WHAT THIS TASK INVOLVES:
Could you output the entries that follow exactly, omitting any pictures they contain?

:: GIVEN RECORDS

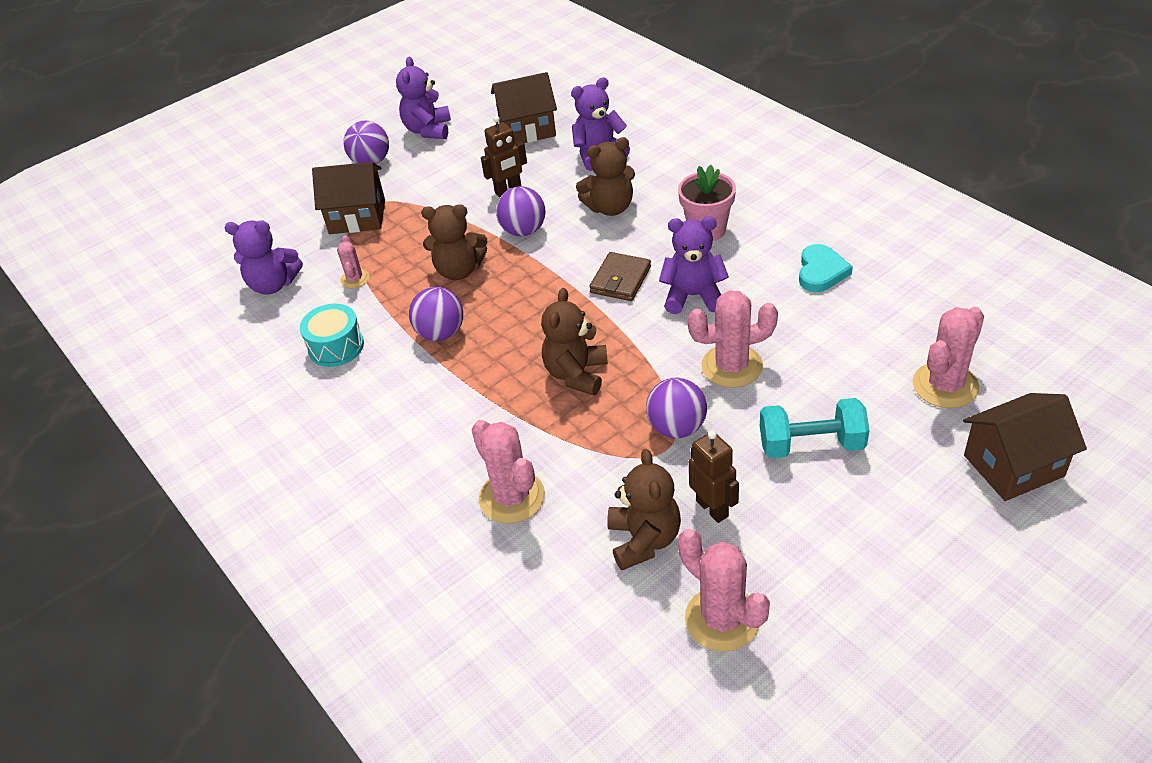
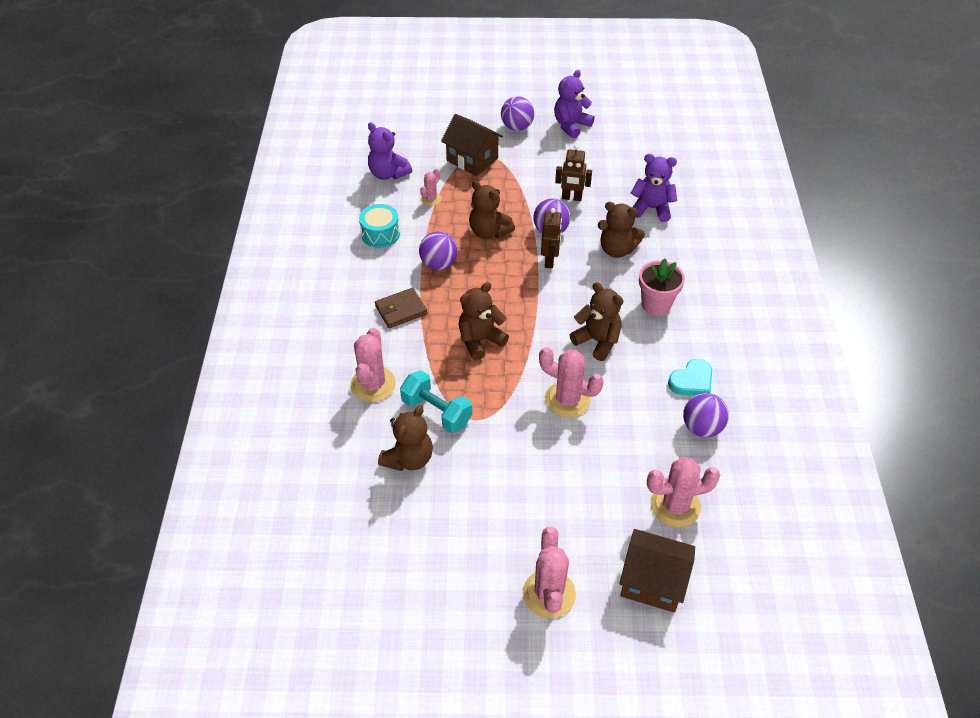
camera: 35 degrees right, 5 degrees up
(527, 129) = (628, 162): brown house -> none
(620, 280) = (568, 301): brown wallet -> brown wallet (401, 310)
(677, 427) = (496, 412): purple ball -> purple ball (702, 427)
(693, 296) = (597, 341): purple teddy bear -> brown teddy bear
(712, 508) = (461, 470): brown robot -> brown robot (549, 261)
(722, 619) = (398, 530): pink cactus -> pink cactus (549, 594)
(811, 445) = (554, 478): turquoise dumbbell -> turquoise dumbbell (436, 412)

::::

RESULT OF THIS EXERCISE:
camera: 35 degrees right, 5 degrees up
(527, 129) = (628, 162): brown house -> none
(620, 280) = (568, 301): brown wallet -> brown wallet (401, 310)
(677, 427) = (496, 412): purple ball -> purple ball (702, 427)
(693, 296) = (597, 341): purple teddy bear -> brown teddy bear
(712, 508) = (461, 470): brown robot -> brown robot (549, 261)
(722, 619) = (398, 530): pink cactus -> pink cactus (549, 594)
(811, 445) = (554, 478): turquoise dumbbell -> turquoise dumbbell (436, 412)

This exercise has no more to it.